Start of Block

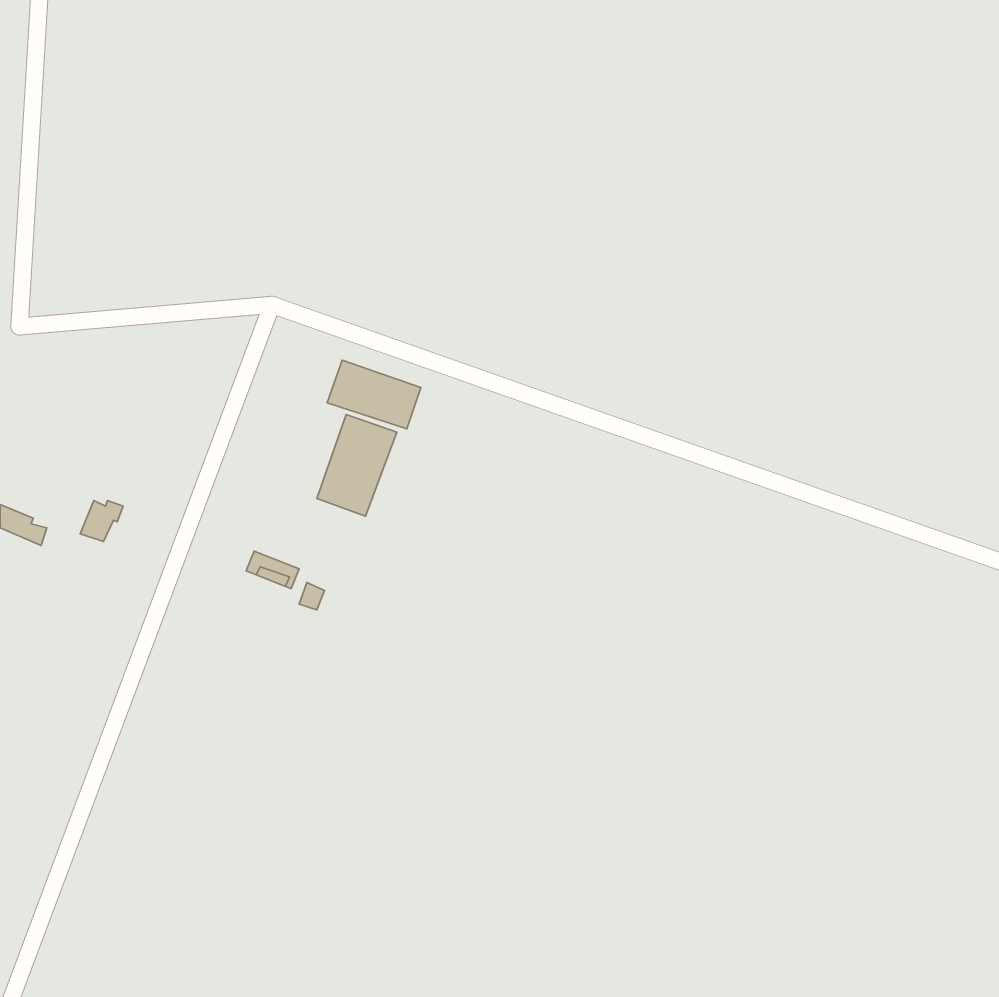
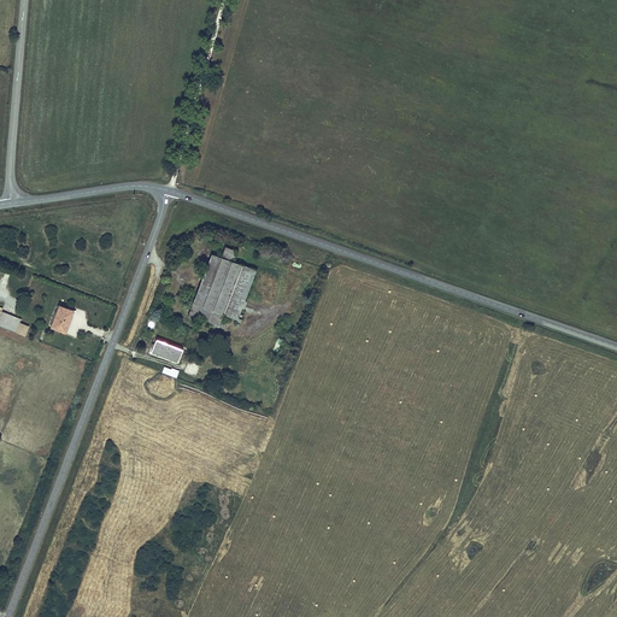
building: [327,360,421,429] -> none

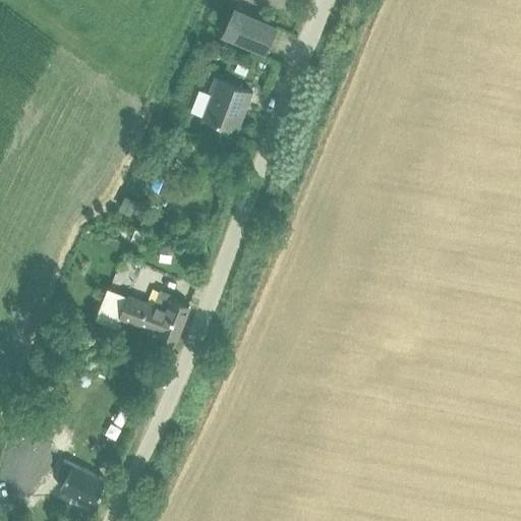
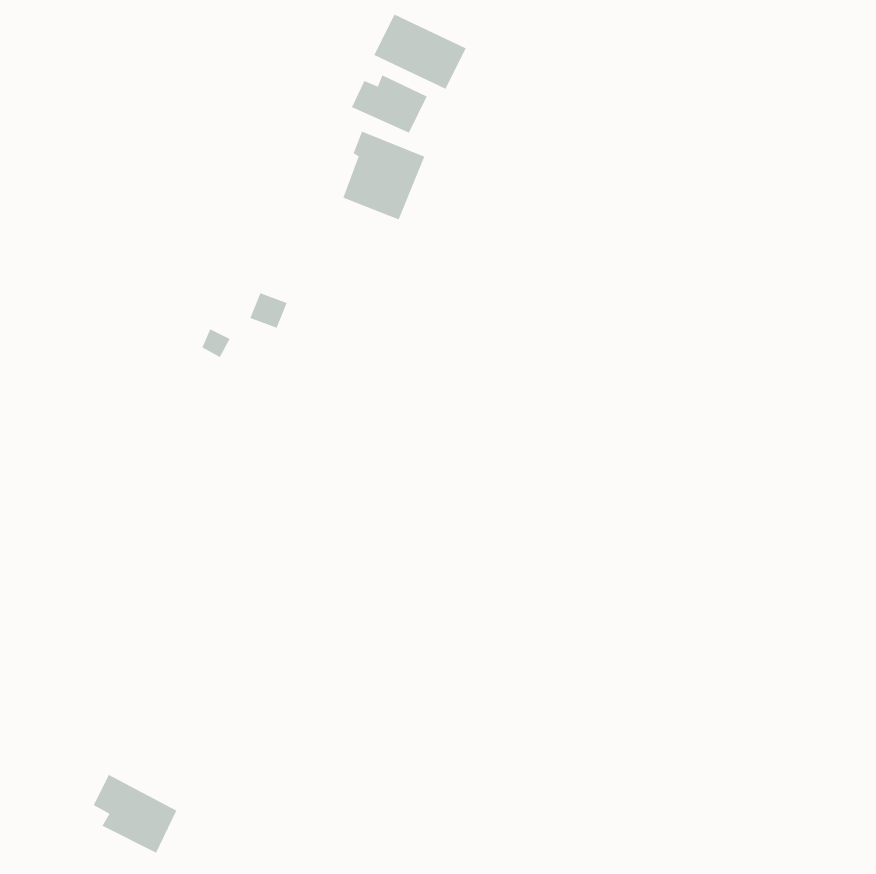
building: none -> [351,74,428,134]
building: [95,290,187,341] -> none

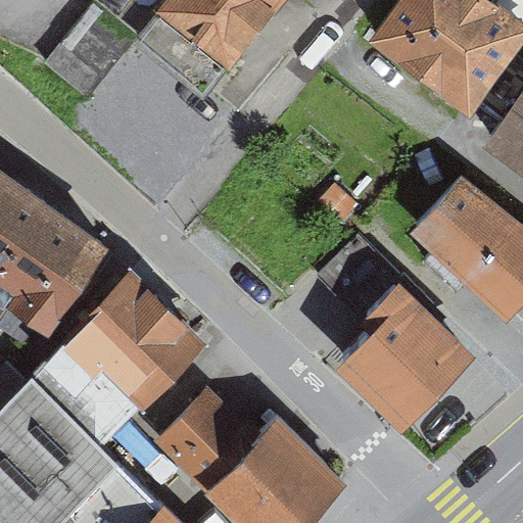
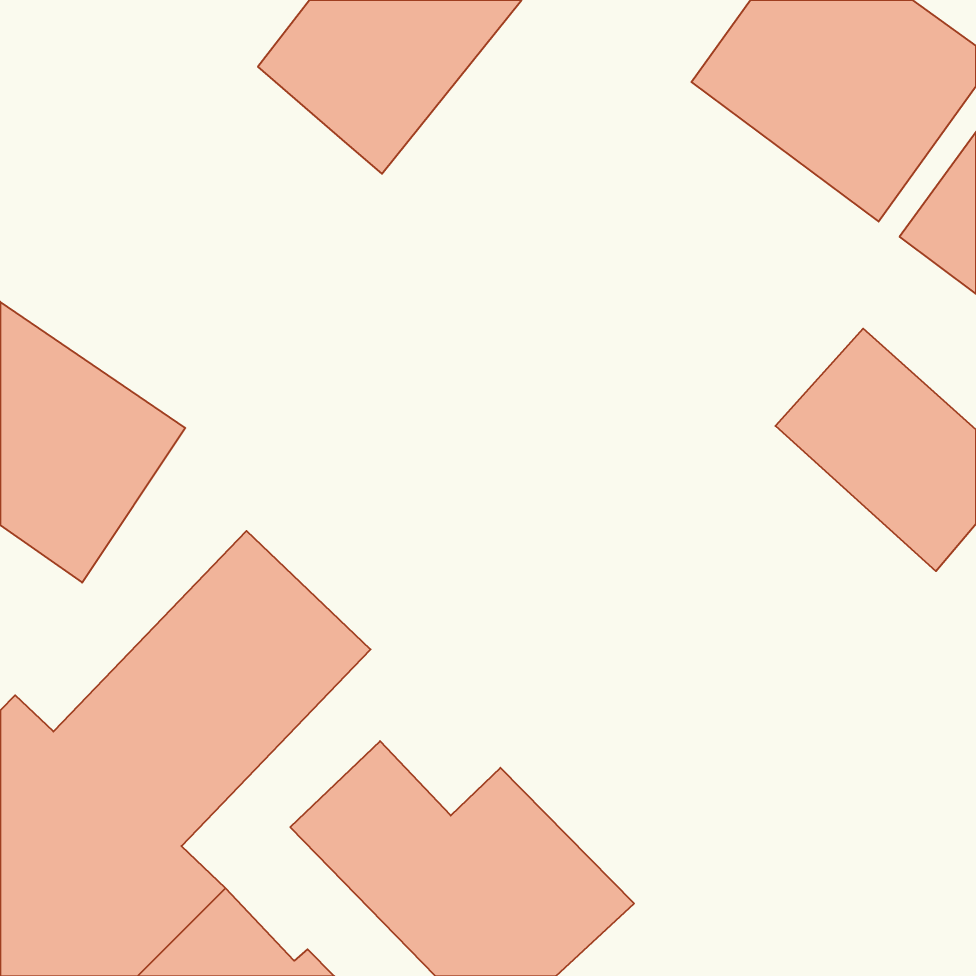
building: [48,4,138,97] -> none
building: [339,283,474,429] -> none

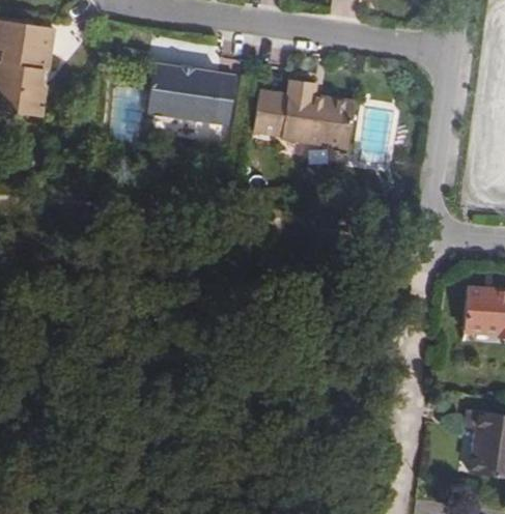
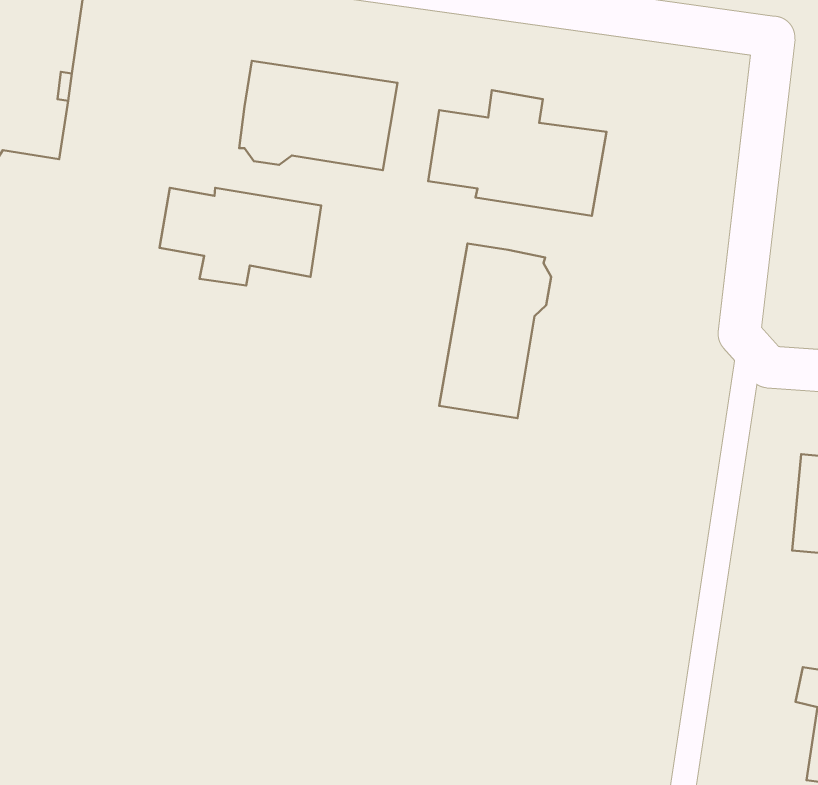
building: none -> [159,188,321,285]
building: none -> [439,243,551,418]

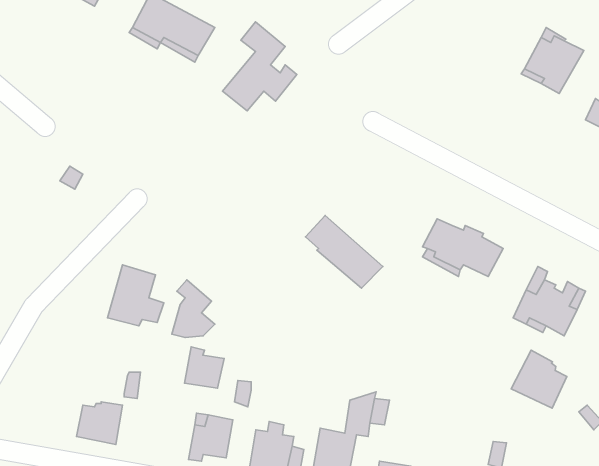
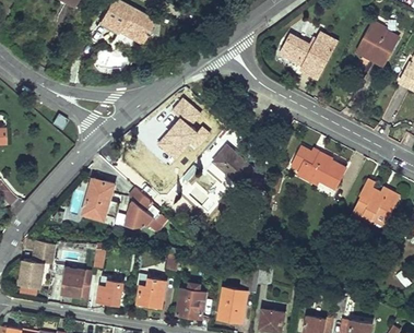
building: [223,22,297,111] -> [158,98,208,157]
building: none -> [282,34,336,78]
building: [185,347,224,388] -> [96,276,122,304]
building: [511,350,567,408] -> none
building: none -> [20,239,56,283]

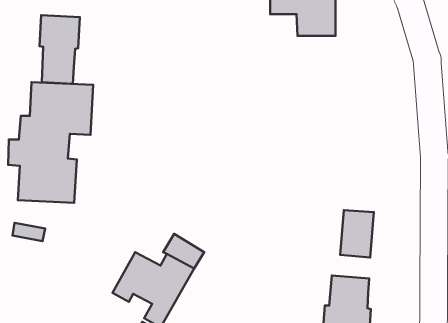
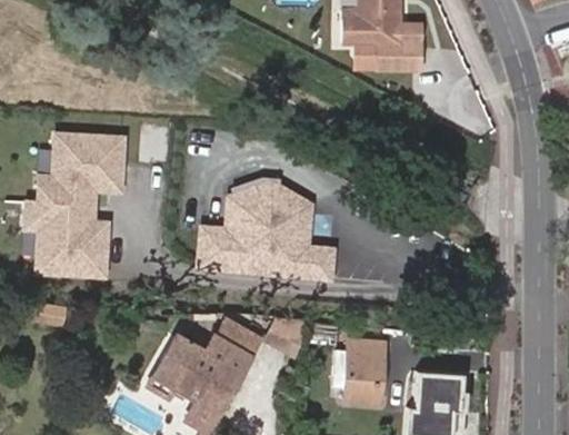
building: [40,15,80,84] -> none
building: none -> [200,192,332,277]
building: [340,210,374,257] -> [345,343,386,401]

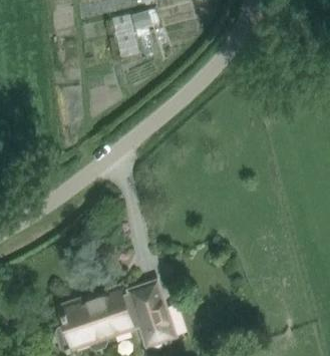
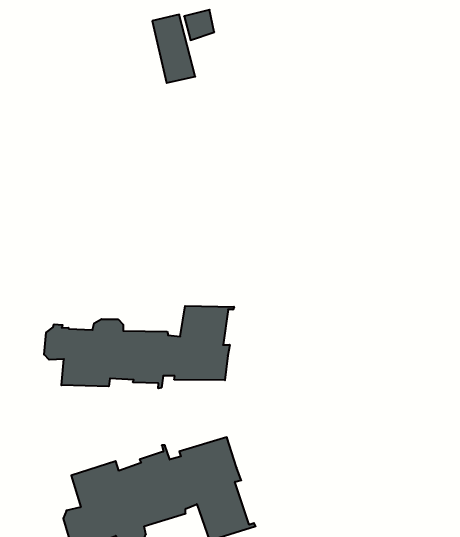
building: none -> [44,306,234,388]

End of Block

WHAT THE EXERCISE ASKS:
Repeat the data exactly. Pictures should not appear.

WRITTEN ANSWER:
building: [327,360,421,429] -> none

building: none -> [351,74,428,134]
building: [95,290,187,341] -> none

building: [48,4,138,97] -> none
building: [339,283,474,429] -> none

building: none -> [159,188,321,285]
building: none -> [439,243,551,418]

building: [223,22,297,111] -> [158,98,208,157]
building: none -> [282,34,336,78]
building: [185,347,224,388] -> [96,276,122,304]
building: [511,350,567,408] -> none
building: none -> [20,239,56,283]

building: [40,15,80,84] -> none
building: none -> [200,192,332,277]
building: [340,210,374,257] -> [345,343,386,401]

building: none -> [44,306,234,388]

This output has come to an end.